Among the lines of data below, reproduce only those from the one with "GPS3 pin RX: D7 -> D6" through the one with "RTC1 pin SQW: RX -> D6", exactly as they stand, both ends included.

***** Supplied records *****

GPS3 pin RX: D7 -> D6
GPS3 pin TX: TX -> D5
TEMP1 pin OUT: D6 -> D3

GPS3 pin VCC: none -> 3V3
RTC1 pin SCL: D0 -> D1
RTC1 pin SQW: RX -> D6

*****
***** Supplied records *****

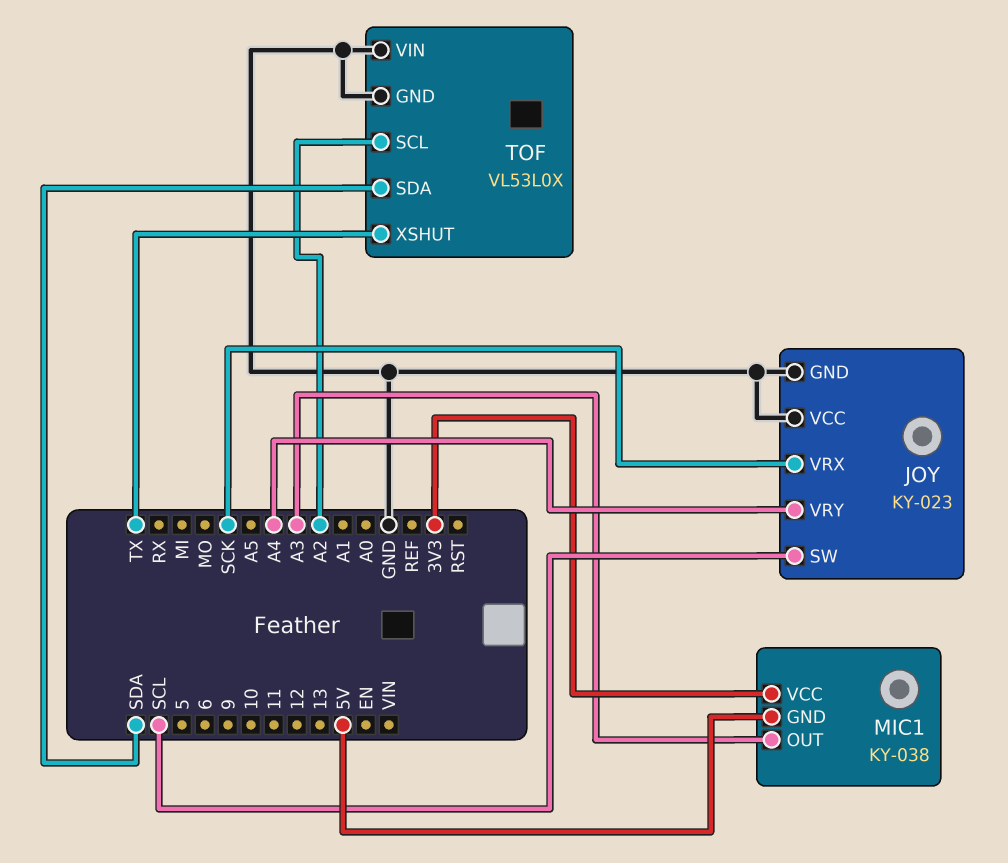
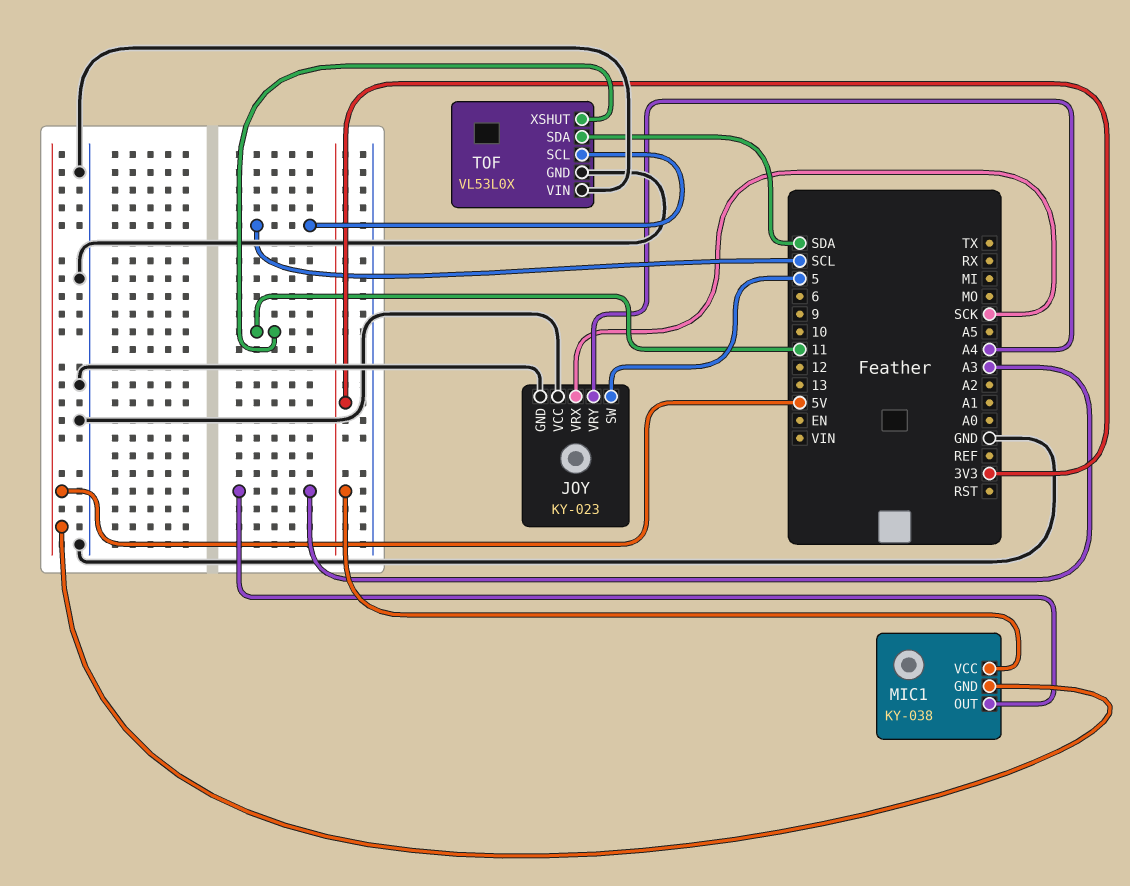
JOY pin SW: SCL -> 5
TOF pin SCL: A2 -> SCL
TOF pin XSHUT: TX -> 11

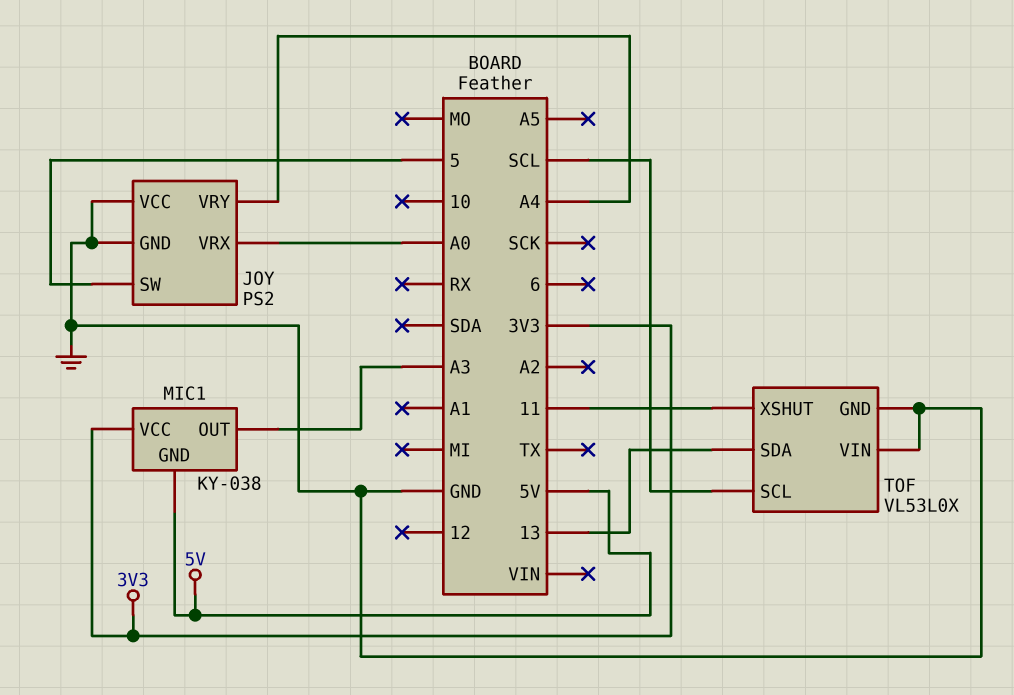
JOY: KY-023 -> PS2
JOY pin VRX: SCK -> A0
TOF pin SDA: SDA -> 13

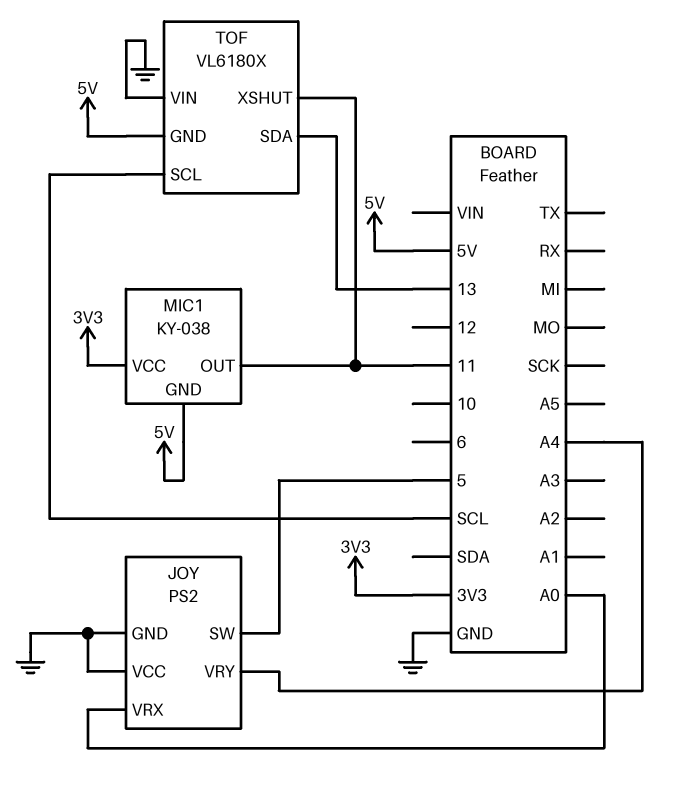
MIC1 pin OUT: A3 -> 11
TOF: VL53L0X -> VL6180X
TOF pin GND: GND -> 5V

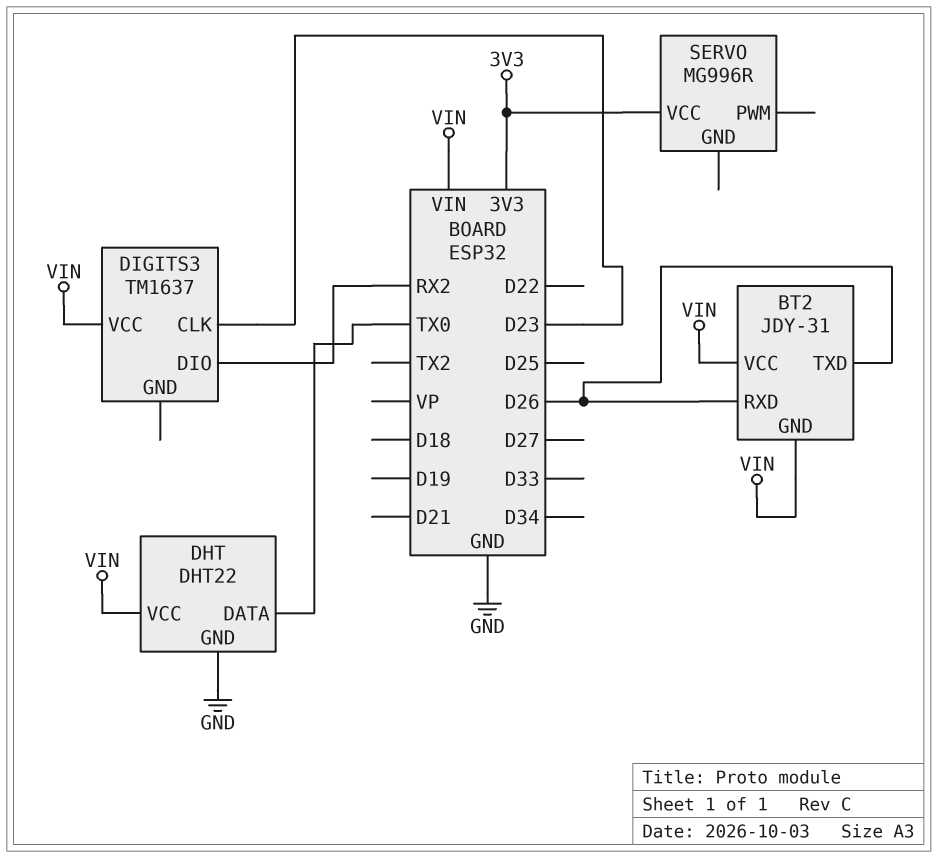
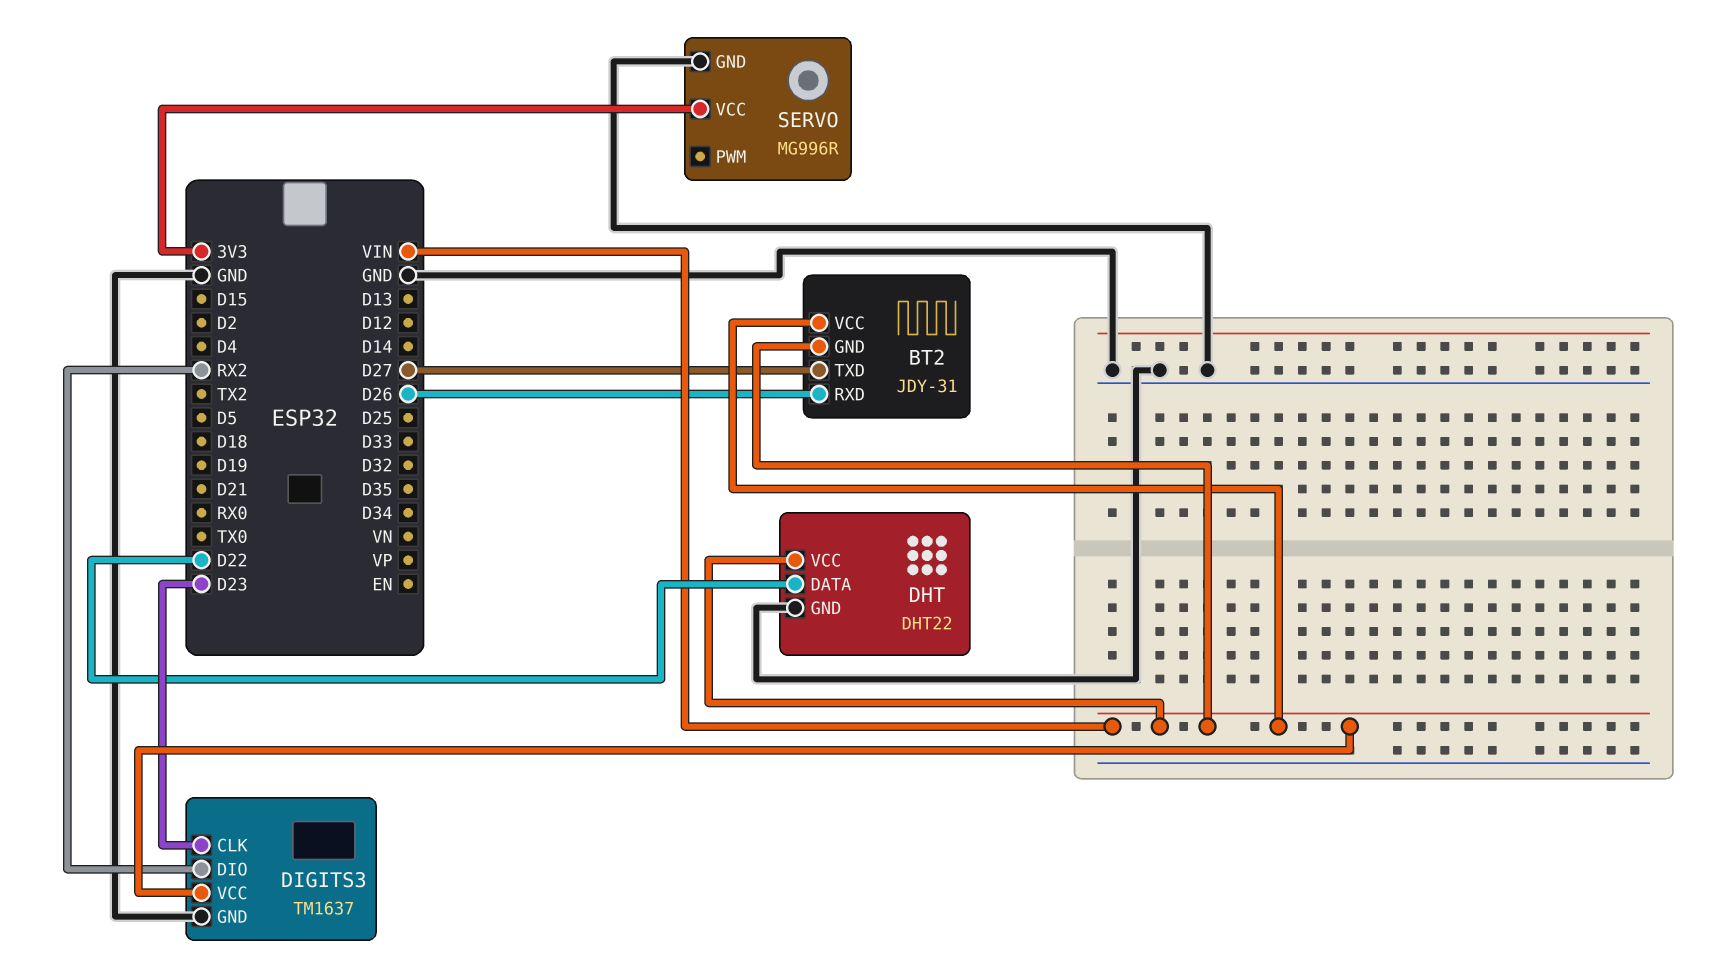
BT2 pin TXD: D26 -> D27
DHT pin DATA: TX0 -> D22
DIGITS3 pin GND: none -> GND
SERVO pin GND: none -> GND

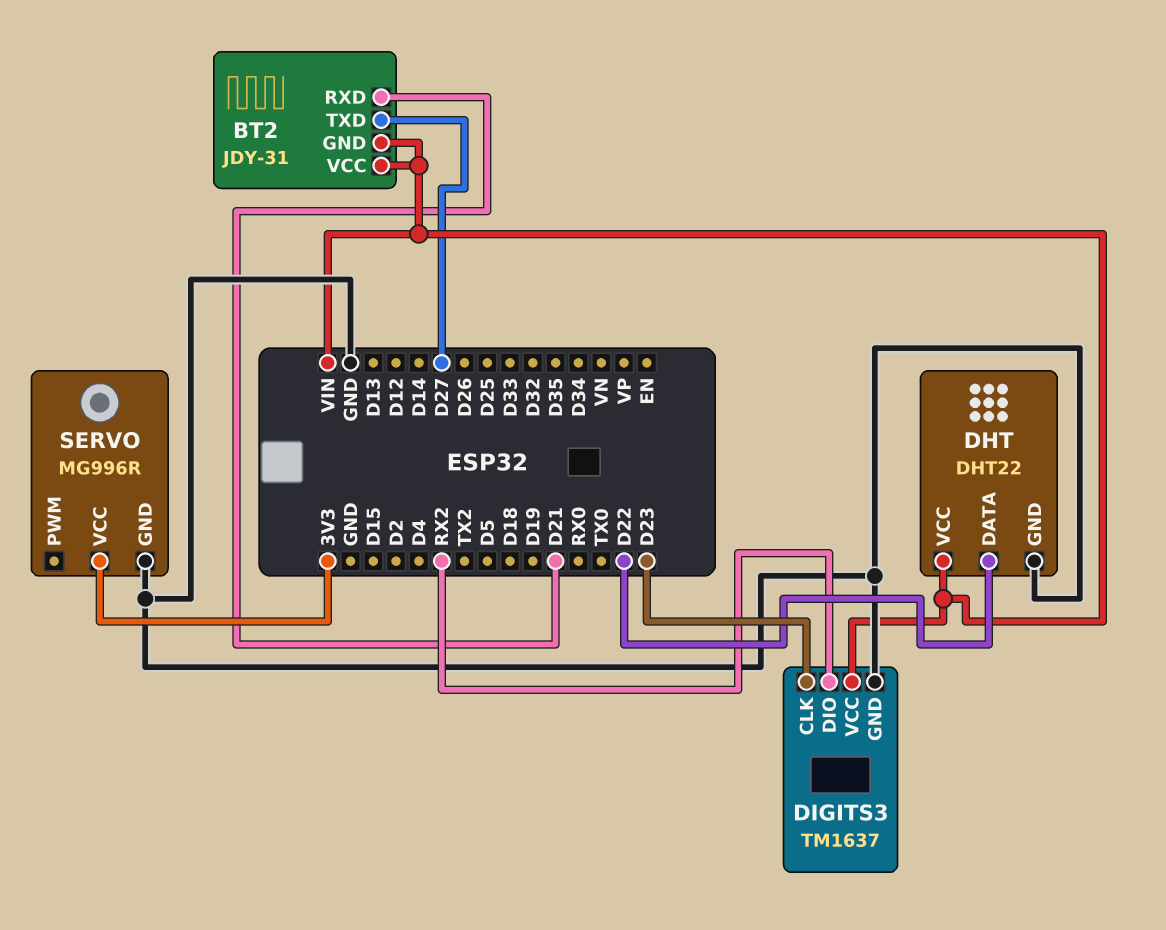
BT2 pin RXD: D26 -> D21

*****

◆ Solution for this exercise:
GPS3 pin RX: D7 -> D6
GPS3 pin TX: TX -> D5
TEMP1 pin OUT: D6 -> D3

GPS3 pin VCC: none -> 3V3
RTC1 pin SCL: D0 -> D1
RTC1 pin SQW: RX -> D6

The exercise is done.